**To be done:** Repeat the lines below word for word, leaving out the pictures.
** START OF Data for the task **
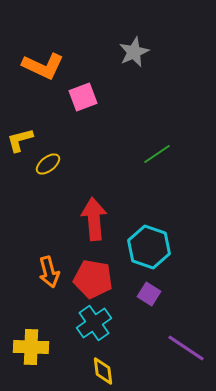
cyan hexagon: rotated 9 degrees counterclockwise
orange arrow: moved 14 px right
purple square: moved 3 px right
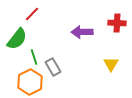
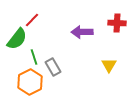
red line: moved 6 px down
yellow triangle: moved 2 px left, 1 px down
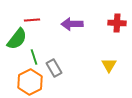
red line: rotated 42 degrees clockwise
purple arrow: moved 10 px left, 8 px up
gray rectangle: moved 1 px right, 1 px down
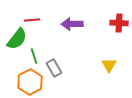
red cross: moved 2 px right
green line: moved 1 px up
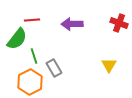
red cross: rotated 18 degrees clockwise
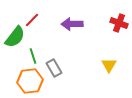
red line: rotated 42 degrees counterclockwise
green semicircle: moved 2 px left, 2 px up
green line: moved 1 px left
orange hexagon: moved 1 px up; rotated 20 degrees clockwise
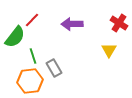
red cross: rotated 12 degrees clockwise
yellow triangle: moved 15 px up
** END OF Data for the task **
**Reply:**
cyan hexagon: rotated 9 degrees counterclockwise
orange arrow: moved 14 px right
purple square: moved 3 px right
red line: moved 6 px down
yellow triangle: moved 2 px left, 1 px down
red line: rotated 42 degrees clockwise
purple arrow: moved 10 px left, 8 px up
gray rectangle: moved 1 px right, 1 px down
red cross: moved 2 px right
green line: moved 1 px up
red cross: rotated 18 degrees clockwise
red line: rotated 42 degrees counterclockwise
green semicircle: moved 2 px left, 2 px up
green line: moved 1 px left
orange hexagon: moved 1 px up; rotated 20 degrees clockwise
red cross: rotated 12 degrees clockwise
yellow triangle: moved 15 px up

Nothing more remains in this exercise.